## Source material:
════════════════════

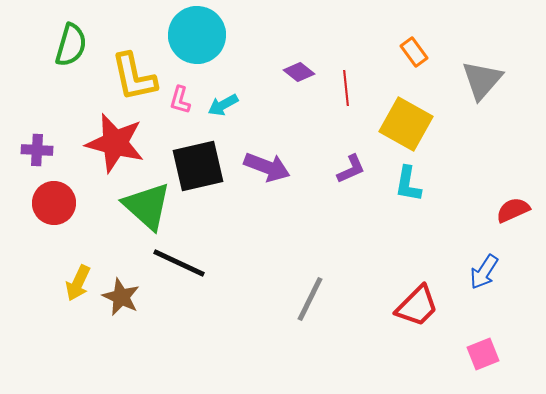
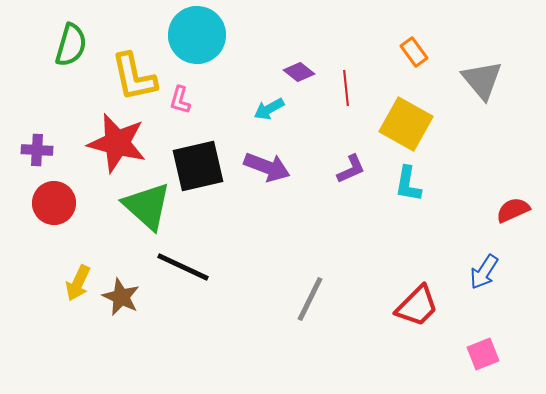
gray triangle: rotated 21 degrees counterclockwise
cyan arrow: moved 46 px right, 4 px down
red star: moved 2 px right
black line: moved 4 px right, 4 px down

════════════════════

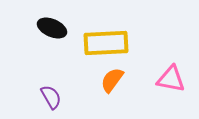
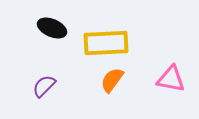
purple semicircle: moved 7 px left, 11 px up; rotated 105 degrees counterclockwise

════════════════════

## What needs to be done:
Using the listing above, return word for word each line from the one that has "gray triangle: rotated" through the one that has "black line: moved 4 px right, 4 px down", and no line outside that range.

## Output of the task:
gray triangle: rotated 21 degrees counterclockwise
cyan arrow: moved 46 px right, 4 px down
red star: moved 2 px right
black line: moved 4 px right, 4 px down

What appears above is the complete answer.